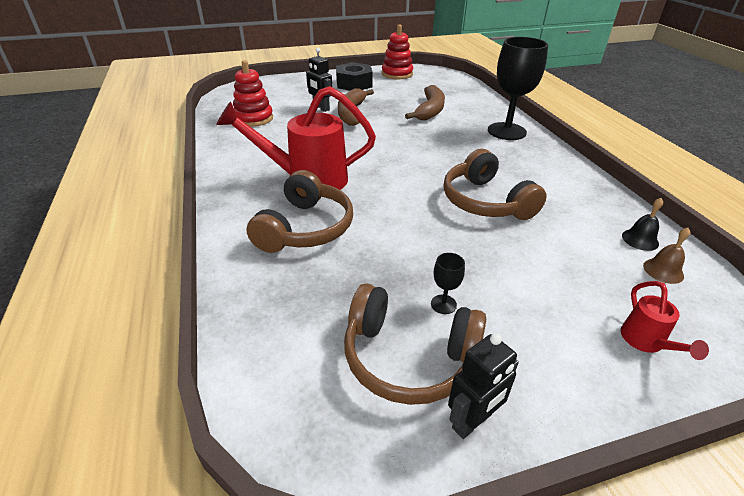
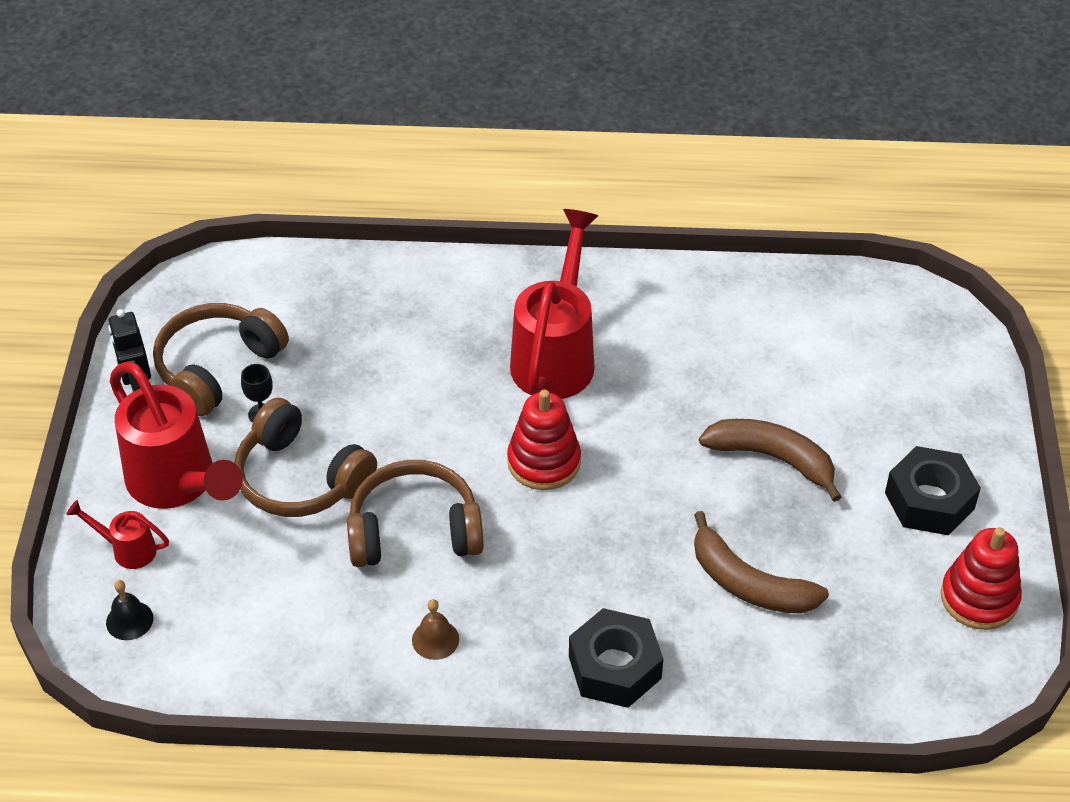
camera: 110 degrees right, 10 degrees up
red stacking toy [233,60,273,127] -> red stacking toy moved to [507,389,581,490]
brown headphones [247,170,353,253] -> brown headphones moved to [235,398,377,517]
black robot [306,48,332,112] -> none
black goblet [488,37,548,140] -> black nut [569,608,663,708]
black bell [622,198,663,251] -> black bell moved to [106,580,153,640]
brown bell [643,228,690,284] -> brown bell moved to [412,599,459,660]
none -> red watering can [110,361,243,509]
* * *
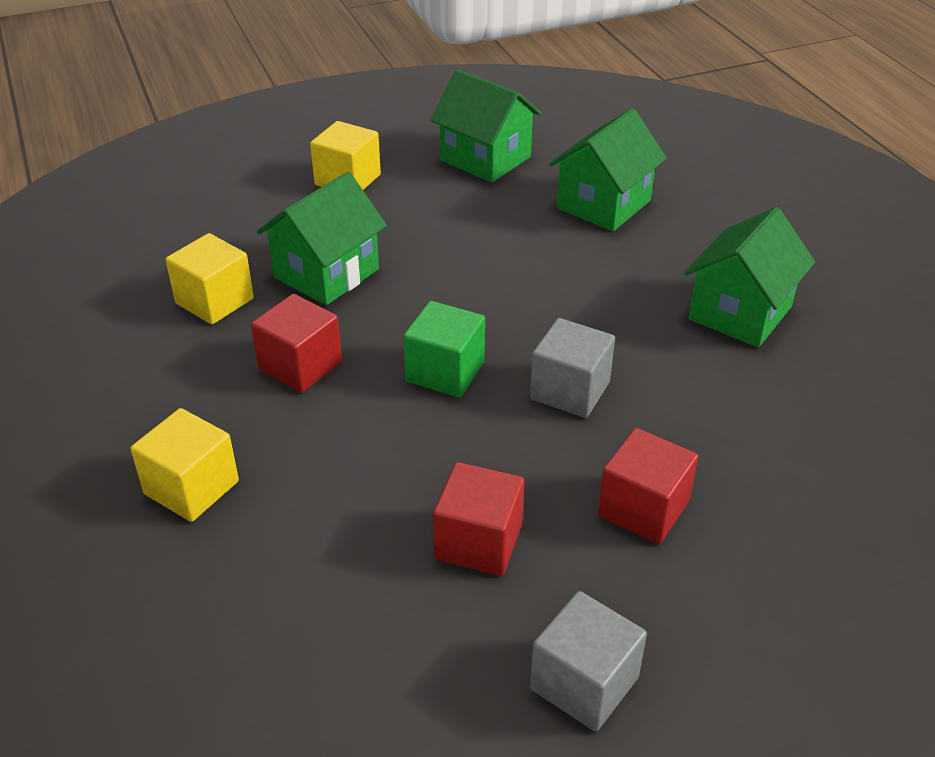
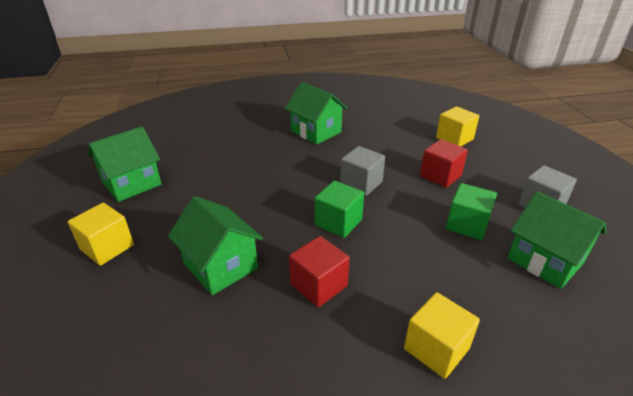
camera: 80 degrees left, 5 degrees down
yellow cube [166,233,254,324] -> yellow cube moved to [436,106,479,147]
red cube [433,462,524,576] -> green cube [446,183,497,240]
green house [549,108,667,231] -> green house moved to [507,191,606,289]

* The task: Give back exactly the lines above, from the line containing "black bell [622,198,663,251]" through the line containing "none -> red watering can [110,361,243,509]", with both end lines and nothing more.

* Solution to the problem:
black bell [622,198,663,251] -> black bell moved to [106,580,153,640]
brown bell [643,228,690,284] -> brown bell moved to [412,599,459,660]
none -> red watering can [110,361,243,509]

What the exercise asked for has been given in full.